### Raw data

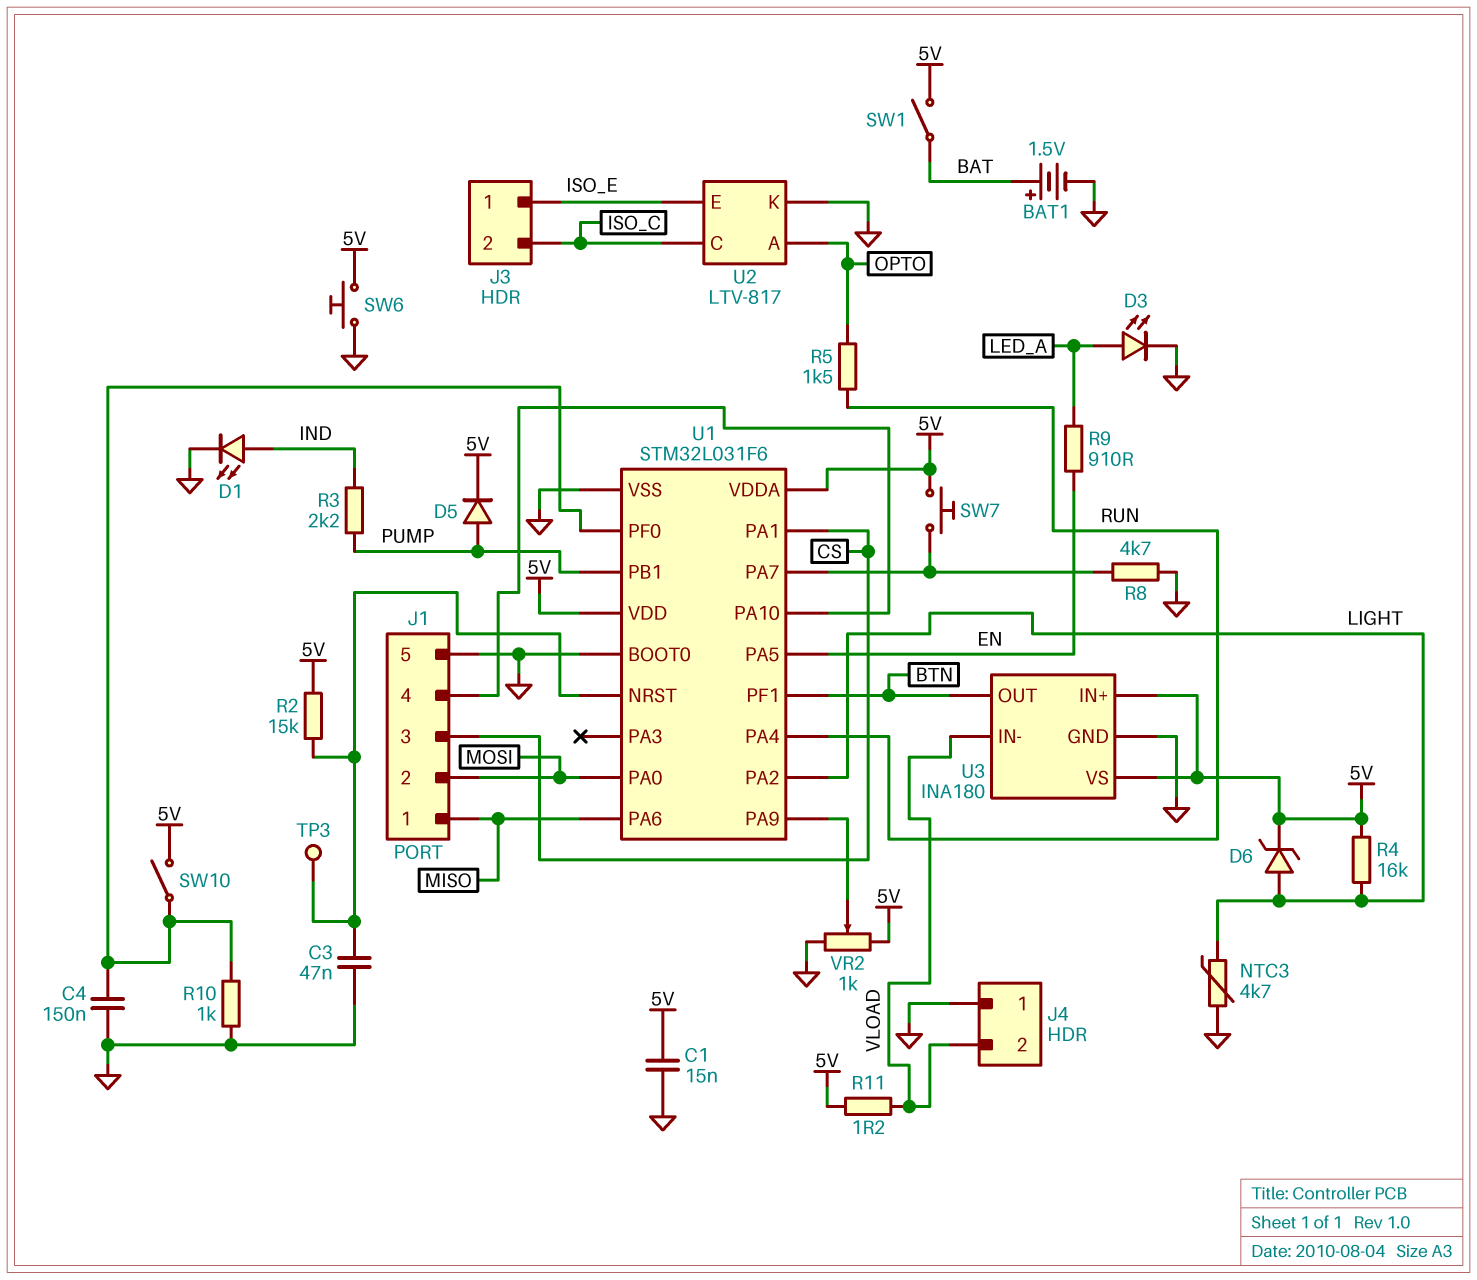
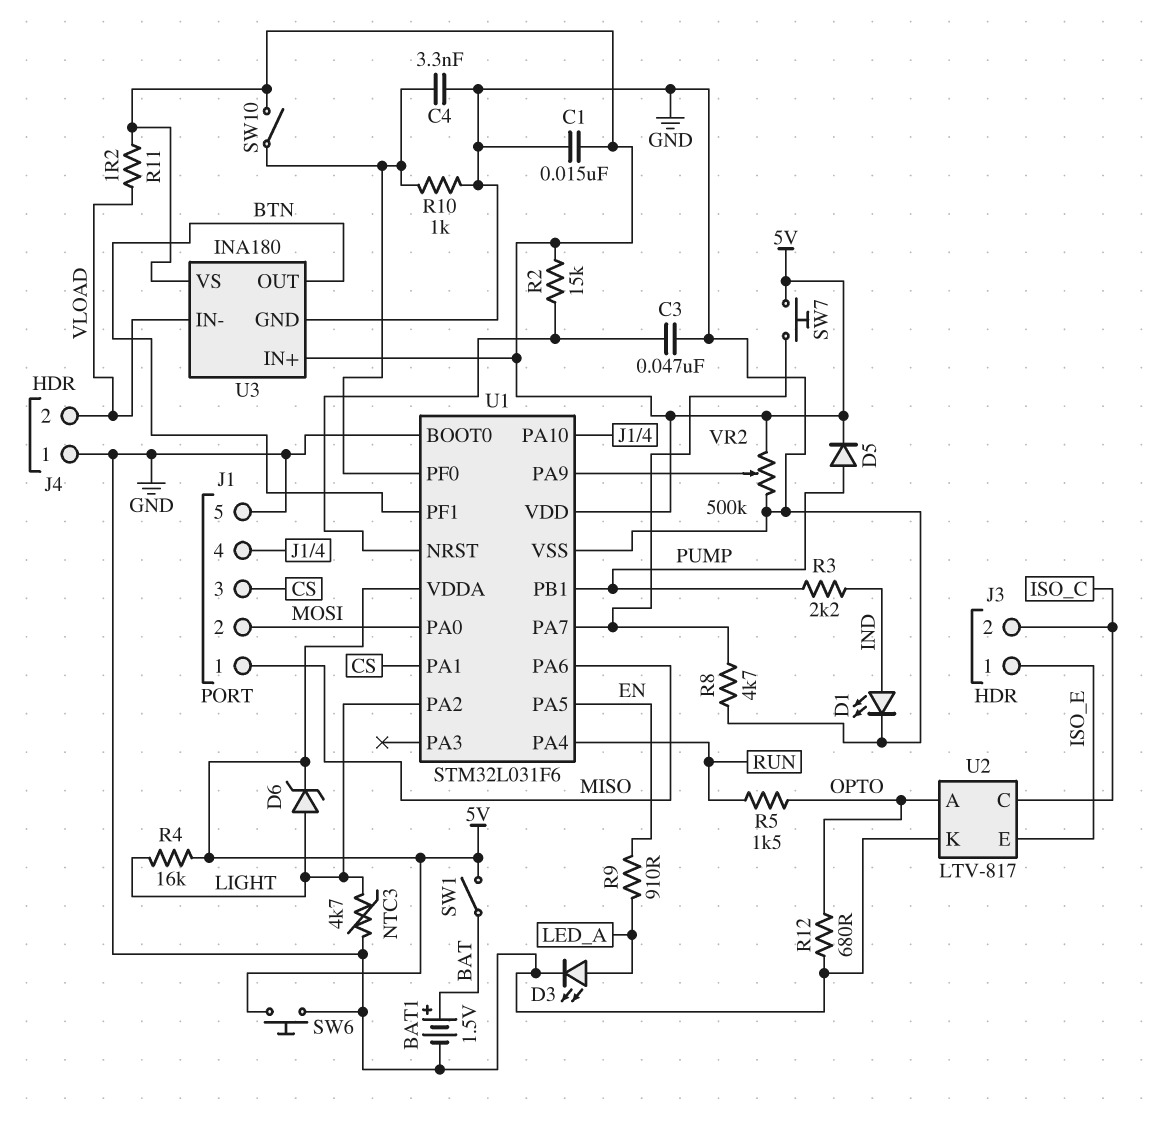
C4: 150nF (GND, U1/PF0) -> 3.3nF (GND, U1/PF0)
R12: none -> 680 (GND, OPTO)
TP3: test point (U1/NRST) -> none
VR2: 1k (5V, GND, wiper U1/PA9) -> 500k (5V, GND, wiper U1/PA9)

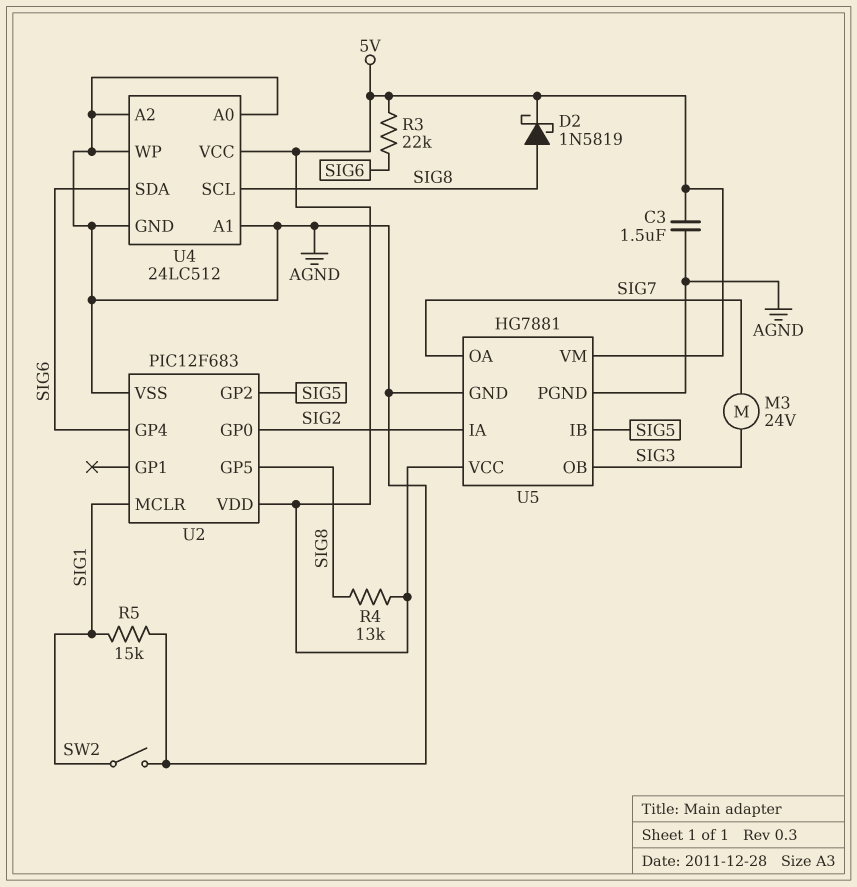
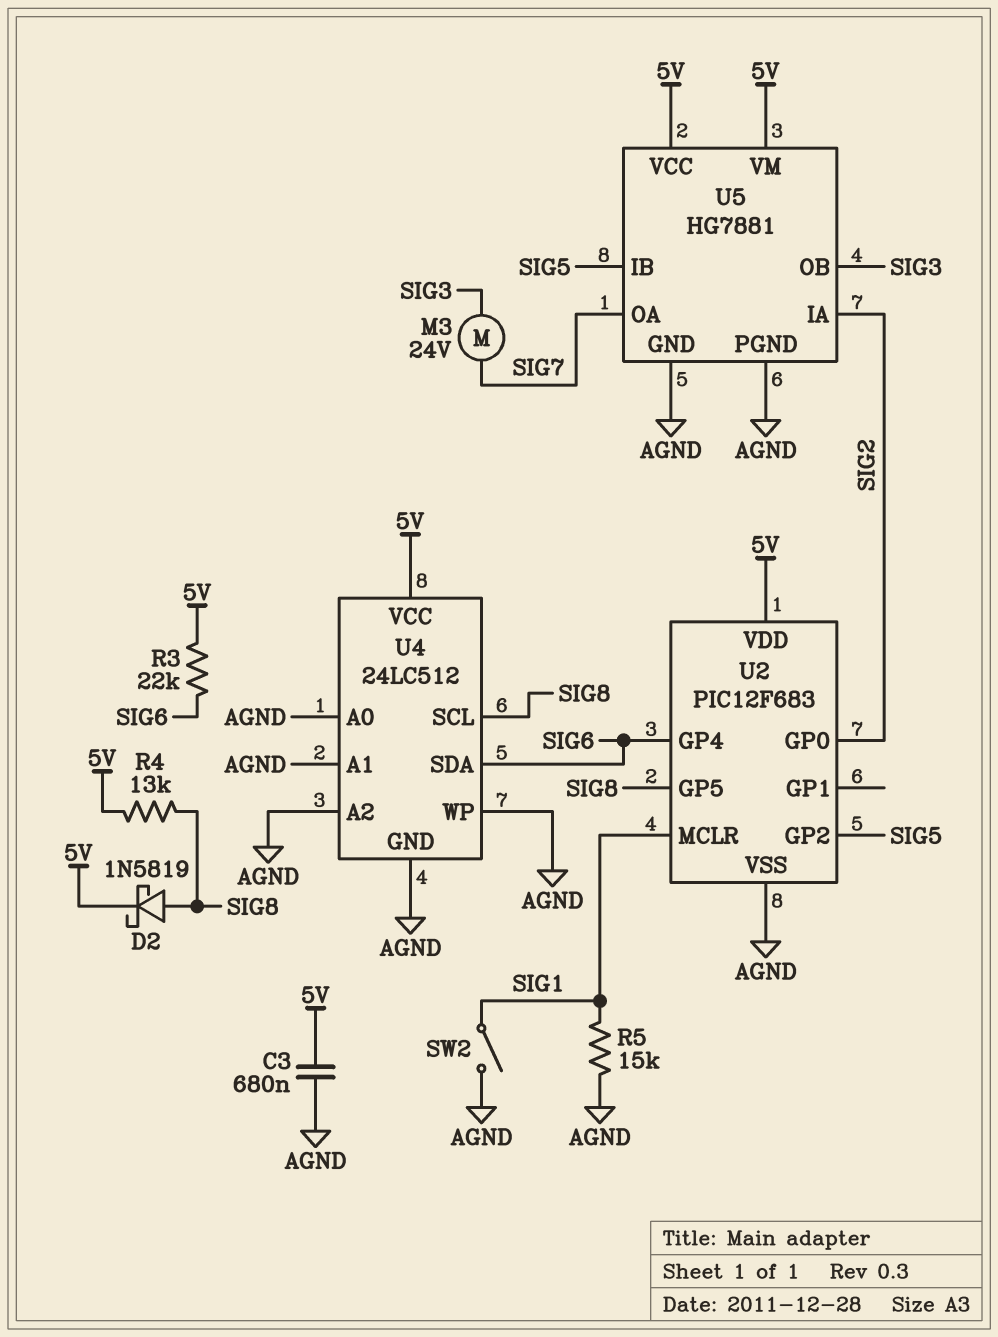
C3: 1.5uF (5V, AGND) -> 680nF (5V, AGND)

######

[What to do] Only the pictures are to be left out; write out all the other data exactly.

[Task solution]
C4: 150nF (GND, U1/PF0) -> 3.3nF (GND, U1/PF0)
R12: none -> 680 (GND, OPTO)
TP3: test point (U1/NRST) -> none
VR2: 1k (5V, GND, wiper U1/PA9) -> 500k (5V, GND, wiper U1/PA9)

C3: 1.5uF (5V, AGND) -> 680nF (5V, AGND)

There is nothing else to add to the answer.